» DATA LISTING:
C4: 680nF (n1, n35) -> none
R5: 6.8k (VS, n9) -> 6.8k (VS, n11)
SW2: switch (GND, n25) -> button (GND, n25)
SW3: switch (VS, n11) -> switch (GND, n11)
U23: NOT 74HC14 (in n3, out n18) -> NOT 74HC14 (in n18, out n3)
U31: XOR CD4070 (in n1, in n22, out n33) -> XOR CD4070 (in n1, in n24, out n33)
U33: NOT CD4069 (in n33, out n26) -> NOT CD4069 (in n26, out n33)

---

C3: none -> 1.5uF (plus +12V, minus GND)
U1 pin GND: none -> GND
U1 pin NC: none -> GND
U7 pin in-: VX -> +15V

» ASSIGNED TASK:
Could you report every line of the material that contains the string "none"?

» ANSWER TO THE PROBLEM:
C4: 680nF (n1, n35) -> none
C3: none -> 1.5uF (plus +12V, minus GND)
U1 pin GND: none -> GND
U1 pin NC: none -> GND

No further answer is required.